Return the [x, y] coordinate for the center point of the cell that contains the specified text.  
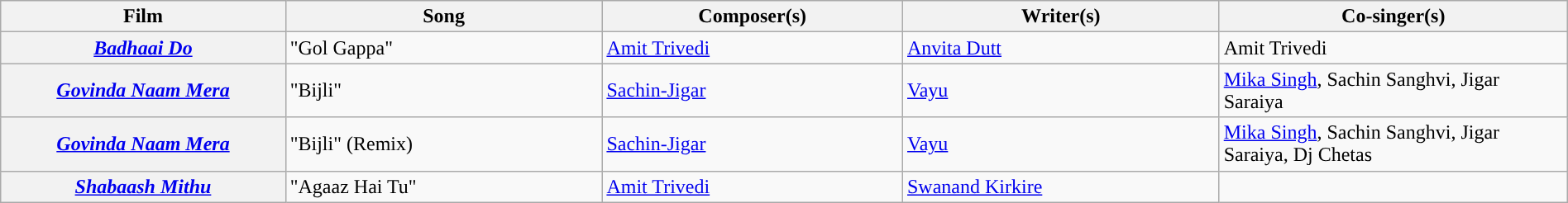
"Agaaz Hai Tu" [443, 187]
Badhaai Do [143, 48]
Co-singer(s) [1393, 17]
"Bijli" [443, 91]
"Bijli" (Remix) [443, 144]
"Gol Gappa" [443, 48]
Shabaash Mithu [143, 187]
Mika Singh, Sachin Sanghvi, Jigar Saraiya [1393, 91]
Writer(s) [1060, 17]
Anvita Dutt [1060, 48]
Mika Singh, Sachin Sanghvi, Jigar Saraiya, Dj Chetas [1393, 144]
Composer(s) [753, 17]
Film [143, 17]
Song [443, 17]
Swanand Kirkire [1060, 187]
Identify which cell holds the provided text, then report its [X, Y] central coordinate. 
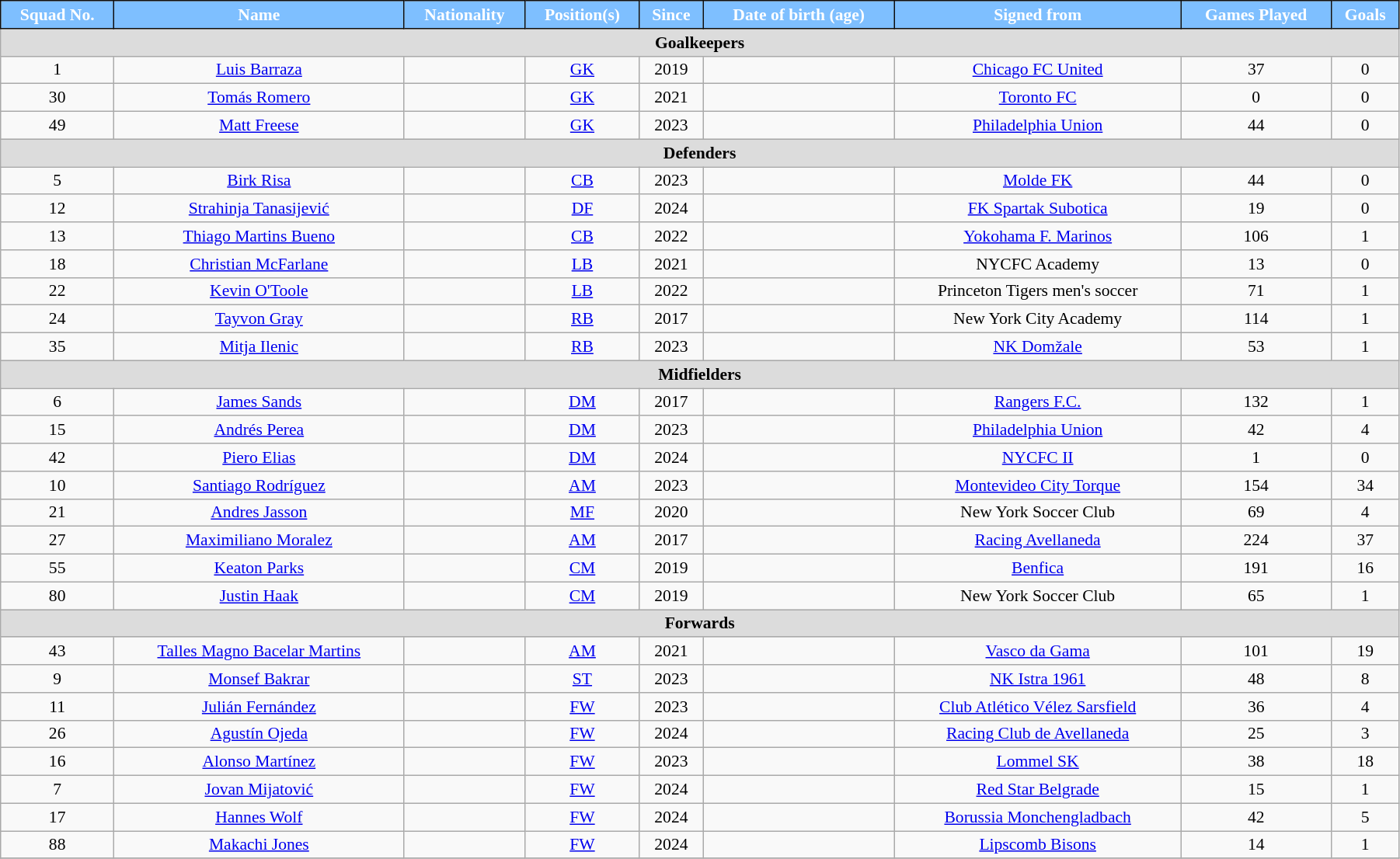
25 [1256, 734]
30 [57, 98]
ST [583, 679]
NYCFC Academy [1038, 264]
Nationality [465, 15]
James Sands [259, 402]
8 [1366, 679]
21 [57, 513]
88 [57, 845]
48 [1256, 679]
Forwards [700, 624]
Agustín Ojeda [259, 734]
3 [1366, 734]
MF [583, 513]
69 [1256, 513]
New York City Academy [1038, 319]
Borussia Monchengladbach [1038, 817]
65 [1256, 596]
Maximiliano Moralez [259, 541]
Games Played [1256, 15]
80 [57, 596]
Racing Club de Avellaneda [1038, 734]
Keaton Parks [259, 569]
Monsef Bakrar [259, 679]
Benfica [1038, 569]
Squad No. [57, 15]
NYCFC II [1038, 458]
36 [1256, 707]
101 [1256, 652]
Birk Risa [259, 181]
6 [57, 402]
49 [57, 126]
Strahinja Tanasijević [259, 209]
38 [1256, 762]
53 [1256, 347]
7 [57, 790]
Date of birth (age) [799, 15]
11 [57, 707]
Princeton Tigers men's soccer [1038, 291]
Santiago Rodríguez [259, 486]
Luis Barraza [259, 70]
Since [671, 15]
Mitja Ilenic [259, 347]
Piero Elias [259, 458]
114 [1256, 319]
Lipscomb Bisons [1038, 845]
Rangers F.C. [1038, 402]
Defenders [700, 153]
12 [57, 209]
Alonso Martínez [259, 762]
14 [1256, 845]
DF [583, 209]
Name [259, 15]
Molde FK [1038, 181]
Tomás Romero [259, 98]
43 [57, 652]
Racing Avellaneda [1038, 541]
55 [57, 569]
10 [57, 486]
FK Spartak Subotica [1038, 209]
224 [1256, 541]
Julián Fernández [259, 707]
106 [1256, 236]
Yokohama F. Marinos [1038, 236]
NK Domžale [1038, 347]
NK Istra 1961 [1038, 679]
Makachi Jones [259, 845]
Andrés Perea [259, 430]
Goalkeepers [700, 43]
Signed from [1038, 15]
Justin Haak [259, 596]
22 [57, 291]
Thiago Martins Bueno [259, 236]
Red Star Belgrade [1038, 790]
34 [1366, 486]
Club Atlético Vélez Sarsfield [1038, 707]
71 [1256, 291]
Andres Jasson [259, 513]
Chicago FC United [1038, 70]
Kevin O'Toole [259, 291]
154 [1256, 486]
Montevideo City Torque [1038, 486]
Vasco da Gama [1038, 652]
26 [57, 734]
Christian McFarlane [259, 264]
17 [57, 817]
132 [1256, 402]
Matt Freese [259, 126]
9 [57, 679]
Lommel SK [1038, 762]
Midfielders [700, 374]
2020 [671, 513]
Hannes Wolf [259, 817]
191 [1256, 569]
Goals [1366, 15]
Toronto FC [1038, 98]
Jovan Mijatović [259, 790]
Tayvon Gray [259, 319]
Position(s) [583, 15]
24 [57, 319]
27 [57, 541]
35 [57, 347]
Talles Magno Bacelar Martins [259, 652]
══════
> Required work:
Copy out everything from the start of the material above down to the line containing "Identify which cell", word for word. Omit the pictures.

> Output of the task:
Return the [x, y] coordinate for the center point of the cell that contains the specified text.  
"Agaaz Hai Tu" [443, 187]
Badhaai Do [143, 48]
Co-singer(s) [1393, 17]
"Bijli" [443, 91]
"Bijli" (Remix) [443, 144]
"Gol Gappa" [443, 48]
Shabaash Mithu [143, 187]
Mika Singh, Sachin Sanghvi, Jigar Saraiya [1393, 91]
Writer(s) [1060, 17]
Anvita Dutt [1060, 48]
Mika Singh, Sachin Sanghvi, Jigar Saraiya, Dj Chetas [1393, 144]
Composer(s) [753, 17]
Film [143, 17]
Song [443, 17]
Swanand Kirkire [1060, 187]
Identify which cell holds the provided text, then report its [X, Y] central coordinate. 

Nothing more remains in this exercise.